Top of Supplied data
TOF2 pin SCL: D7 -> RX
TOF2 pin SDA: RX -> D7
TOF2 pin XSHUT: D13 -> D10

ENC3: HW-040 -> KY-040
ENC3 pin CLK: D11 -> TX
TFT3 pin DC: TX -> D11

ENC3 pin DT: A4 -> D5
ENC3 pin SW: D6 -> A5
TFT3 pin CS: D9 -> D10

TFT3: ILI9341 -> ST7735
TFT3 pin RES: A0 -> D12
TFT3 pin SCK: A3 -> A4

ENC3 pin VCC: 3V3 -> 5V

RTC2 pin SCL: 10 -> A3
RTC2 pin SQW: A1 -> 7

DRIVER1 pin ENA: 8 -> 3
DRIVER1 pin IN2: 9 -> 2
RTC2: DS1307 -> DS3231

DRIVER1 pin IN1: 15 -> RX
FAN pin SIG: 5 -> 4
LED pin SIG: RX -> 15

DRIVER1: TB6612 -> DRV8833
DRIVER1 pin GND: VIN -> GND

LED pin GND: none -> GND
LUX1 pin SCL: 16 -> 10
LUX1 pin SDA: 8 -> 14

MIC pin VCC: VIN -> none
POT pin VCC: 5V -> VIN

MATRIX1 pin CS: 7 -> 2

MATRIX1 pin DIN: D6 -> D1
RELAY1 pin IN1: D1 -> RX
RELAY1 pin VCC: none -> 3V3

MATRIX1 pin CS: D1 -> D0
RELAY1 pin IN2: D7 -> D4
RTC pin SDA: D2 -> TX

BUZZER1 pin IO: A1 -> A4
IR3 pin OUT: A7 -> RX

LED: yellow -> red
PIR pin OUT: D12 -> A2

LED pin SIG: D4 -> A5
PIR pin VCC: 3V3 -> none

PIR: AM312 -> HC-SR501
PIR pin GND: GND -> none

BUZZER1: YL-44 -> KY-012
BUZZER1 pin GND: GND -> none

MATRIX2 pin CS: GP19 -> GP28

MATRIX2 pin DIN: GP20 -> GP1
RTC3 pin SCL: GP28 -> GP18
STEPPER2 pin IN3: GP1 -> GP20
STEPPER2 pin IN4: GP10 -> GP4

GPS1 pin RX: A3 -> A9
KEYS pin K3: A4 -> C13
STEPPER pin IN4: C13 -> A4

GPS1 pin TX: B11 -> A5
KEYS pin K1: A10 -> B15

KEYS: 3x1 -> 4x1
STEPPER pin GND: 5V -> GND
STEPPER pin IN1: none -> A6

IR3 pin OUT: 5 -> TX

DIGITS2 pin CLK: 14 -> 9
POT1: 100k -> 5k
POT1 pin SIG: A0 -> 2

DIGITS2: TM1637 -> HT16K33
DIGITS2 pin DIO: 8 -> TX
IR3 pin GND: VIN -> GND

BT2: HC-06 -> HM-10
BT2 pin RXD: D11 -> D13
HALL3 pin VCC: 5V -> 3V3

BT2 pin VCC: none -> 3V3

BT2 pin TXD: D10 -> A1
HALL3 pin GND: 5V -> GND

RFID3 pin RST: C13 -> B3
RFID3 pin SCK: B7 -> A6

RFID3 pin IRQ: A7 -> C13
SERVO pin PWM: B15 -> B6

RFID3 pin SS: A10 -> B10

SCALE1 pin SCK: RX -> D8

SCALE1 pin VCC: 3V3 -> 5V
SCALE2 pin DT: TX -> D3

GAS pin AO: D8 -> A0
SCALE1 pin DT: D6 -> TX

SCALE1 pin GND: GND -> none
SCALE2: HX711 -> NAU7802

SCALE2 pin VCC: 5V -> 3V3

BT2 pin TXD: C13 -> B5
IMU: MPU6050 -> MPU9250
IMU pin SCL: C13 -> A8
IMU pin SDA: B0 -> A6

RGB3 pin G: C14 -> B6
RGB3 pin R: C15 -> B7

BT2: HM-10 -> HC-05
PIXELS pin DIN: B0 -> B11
Bottom of Supplied data
Work instruction » The lines to copy run from the start of the records above through the line holding "SCALE1 pin SCK: RX -> D8"; give them exactly, both ends included, and nothing else.

Task result »
TOF2 pin SCL: D7 -> RX
TOF2 pin SDA: RX -> D7
TOF2 pin XSHUT: D13 -> D10

ENC3: HW-040 -> KY-040
ENC3 pin CLK: D11 -> TX
TFT3 pin DC: TX -> D11

ENC3 pin DT: A4 -> D5
ENC3 pin SW: D6 -> A5
TFT3 pin CS: D9 -> D10

TFT3: ILI9341 -> ST7735
TFT3 pin RES: A0 -> D12
TFT3 pin SCK: A3 -> A4

ENC3 pin VCC: 3V3 -> 5V

RTC2 pin SCL: 10 -> A3
RTC2 pin SQW: A1 -> 7

DRIVER1 pin ENA: 8 -> 3
DRIVER1 pin IN2: 9 -> 2
RTC2: DS1307 -> DS3231

DRIVER1 pin IN1: 15 -> RX
FAN pin SIG: 5 -> 4
LED pin SIG: RX -> 15

DRIVER1: TB6612 -> DRV8833
DRIVER1 pin GND: VIN -> GND

LED pin GND: none -> GND
LUX1 pin SCL: 16 -> 10
LUX1 pin SDA: 8 -> 14

MIC pin VCC: VIN -> none
POT pin VCC: 5V -> VIN

MATRIX1 pin CS: 7 -> 2

MATRIX1 pin DIN: D6 -> D1
RELAY1 pin IN1: D1 -> RX
RELAY1 pin VCC: none -> 3V3

MATRIX1 pin CS: D1 -> D0
RELAY1 pin IN2: D7 -> D4
RTC pin SDA: D2 -> TX

BUZZER1 pin IO: A1 -> A4
IR3 pin OUT: A7 -> RX

LED: yellow -> red
PIR pin OUT: D12 -> A2

LED pin SIG: D4 -> A5
PIR pin VCC: 3V3 -> none

PIR: AM312 -> HC-SR501
PIR pin GND: GND -> none

BUZZER1: YL-44 -> KY-012
BUZZER1 pin GND: GND -> none

MATRIX2 pin CS: GP19 -> GP28

MATRIX2 pin DIN: GP20 -> GP1
RTC3 pin SCL: GP28 -> GP18
STEPPER2 pin IN3: GP1 -> GP20
STEPPER2 pin IN4: GP10 -> GP4

GPS1 pin RX: A3 -> A9
KEYS pin K3: A4 -> C13
STEPPER pin IN4: C13 -> A4

GPS1 pin TX: B11 -> A5
KEYS pin K1: A10 -> B15

KEYS: 3x1 -> 4x1
STEPPER pin GND: 5V -> GND
STEPPER pin IN1: none -> A6

IR3 pin OUT: 5 -> TX

DIGITS2 pin CLK: 14 -> 9
POT1: 100k -> 5k
POT1 pin SIG: A0 -> 2

DIGITS2: TM1637 -> HT16K33
DIGITS2 pin DIO: 8 -> TX
IR3 pin GND: VIN -> GND

BT2: HC-06 -> HM-10
BT2 pin RXD: D11 -> D13
HALL3 pin VCC: 5V -> 3V3

BT2 pin VCC: none -> 3V3

BT2 pin TXD: D10 -> A1
HALL3 pin GND: 5V -> GND

RFID3 pin RST: C13 -> B3
RFID3 pin SCK: B7 -> A6

RFID3 pin IRQ: A7 -> C13
SERVO pin PWM: B15 -> B6

RFID3 pin SS: A10 -> B10

SCALE1 pin SCK: RX -> D8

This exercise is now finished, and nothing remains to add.